• What you have to do: Your answer should be the number of lines in the listing that hold the string "stacking", with no other words.

• Data listing:
────────────────────────────────────────

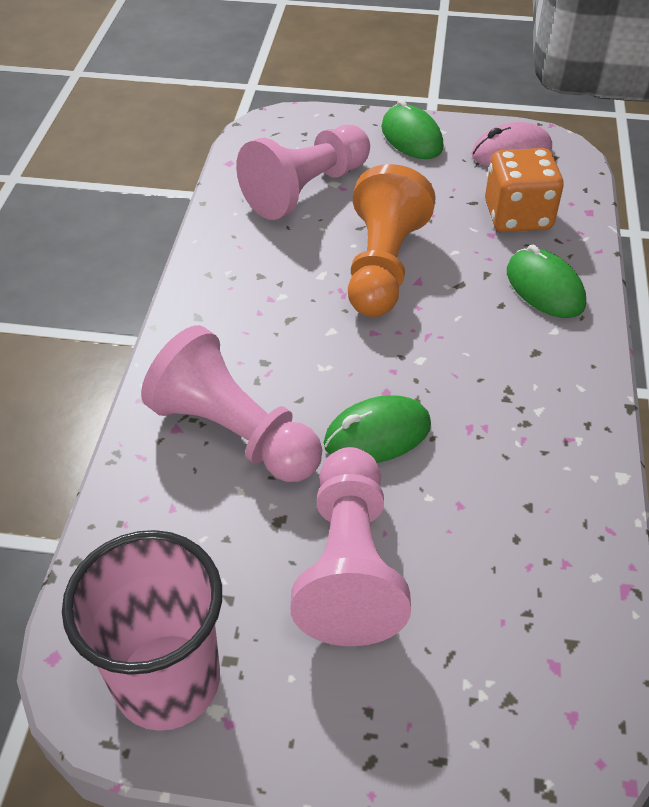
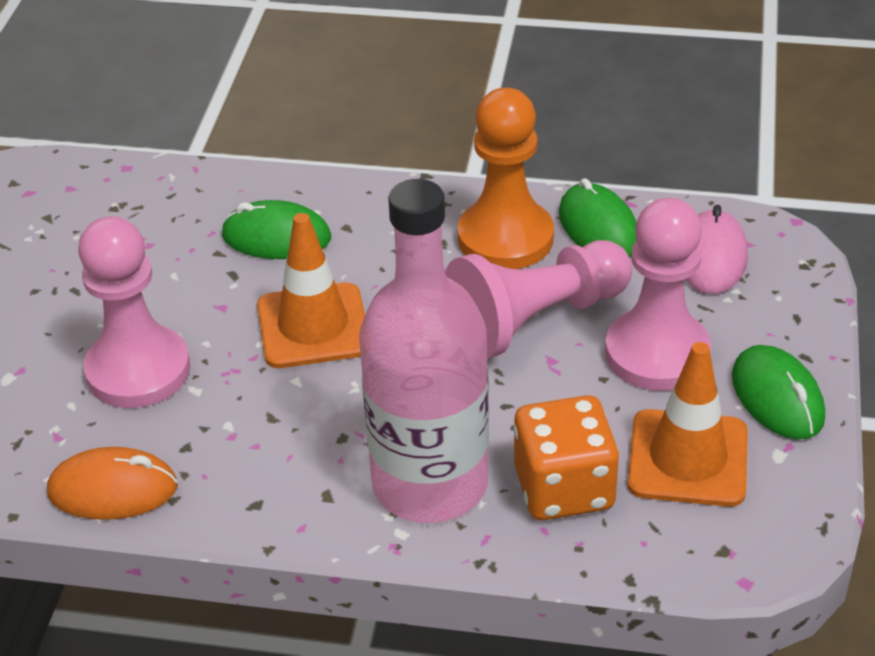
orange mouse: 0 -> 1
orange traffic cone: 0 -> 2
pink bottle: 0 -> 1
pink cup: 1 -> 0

────────────────────────────────────────

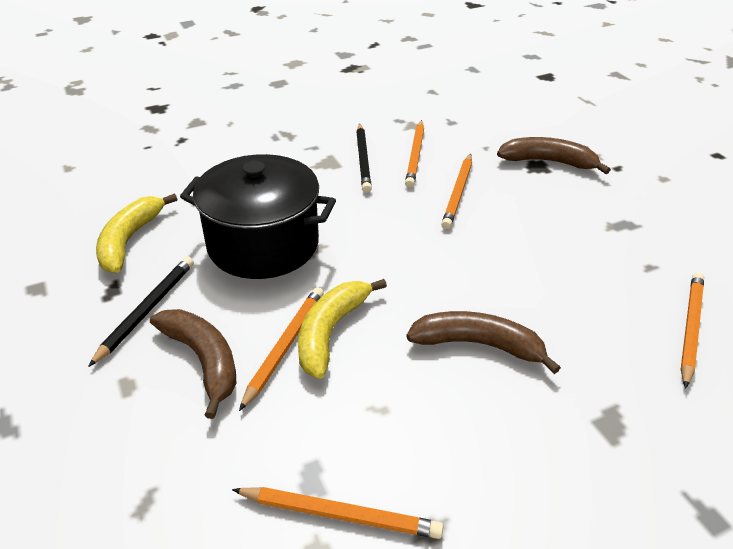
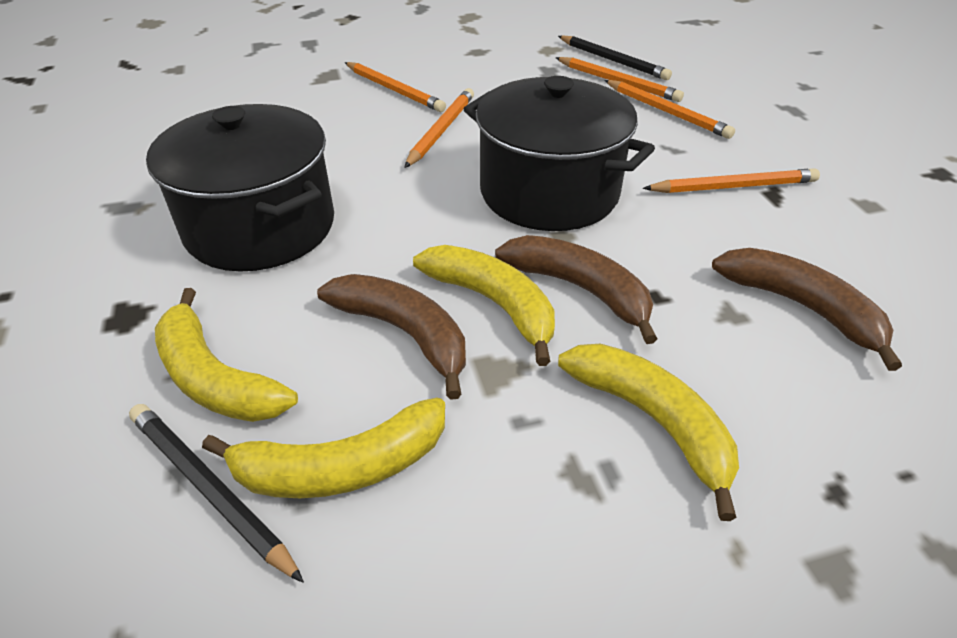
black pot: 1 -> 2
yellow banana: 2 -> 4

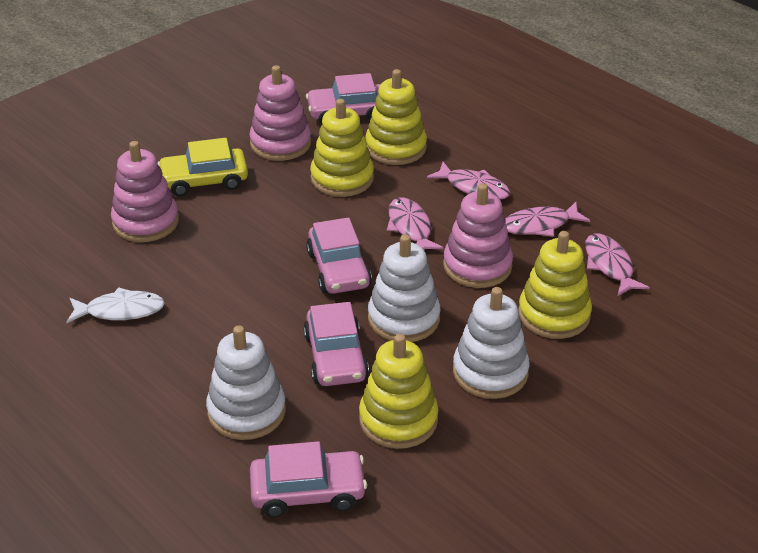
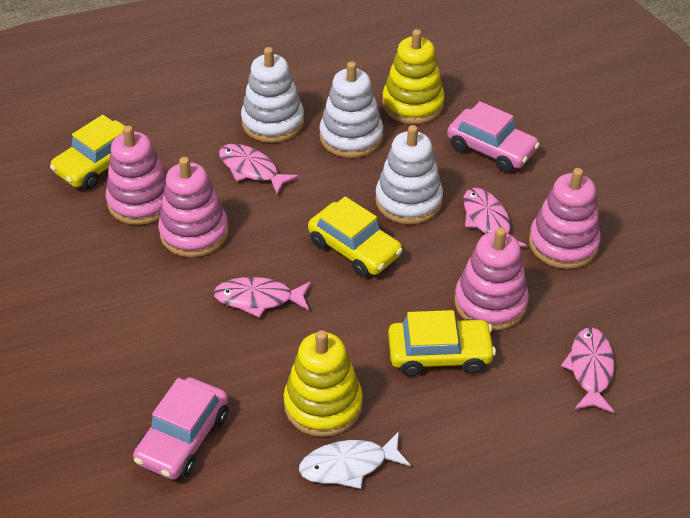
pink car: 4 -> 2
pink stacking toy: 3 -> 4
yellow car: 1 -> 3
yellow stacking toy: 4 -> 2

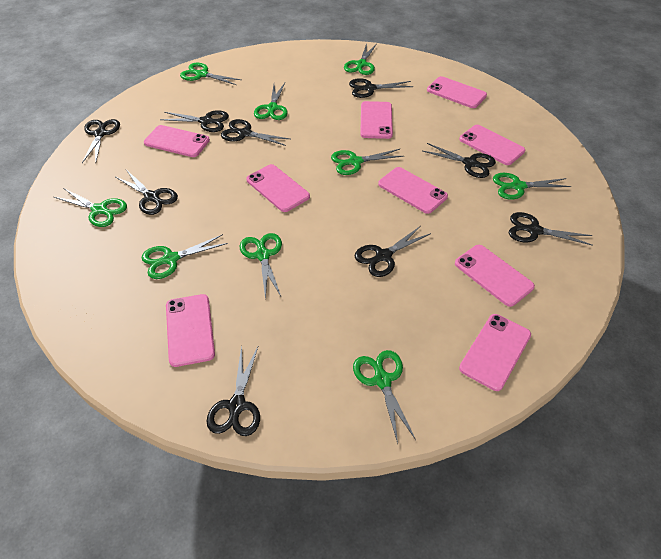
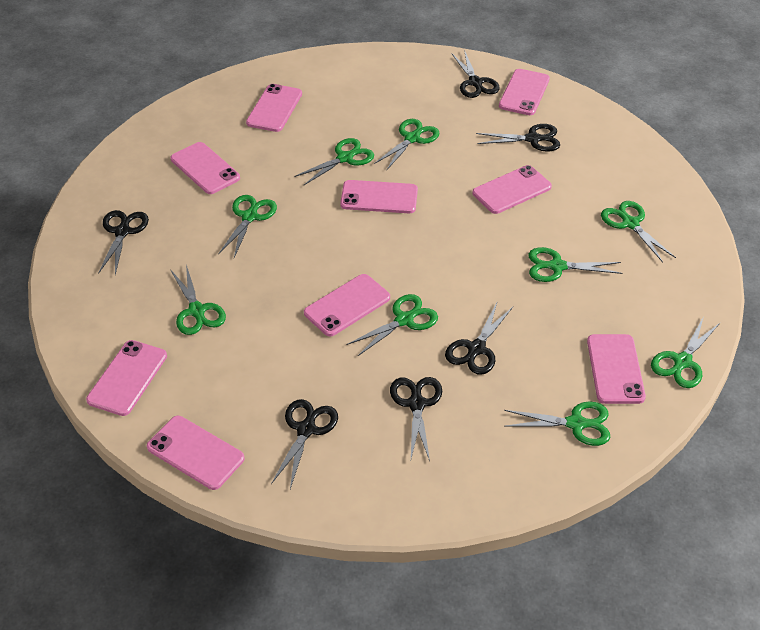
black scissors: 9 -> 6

────────────────────────────────────────

• Answer to this exercise: 2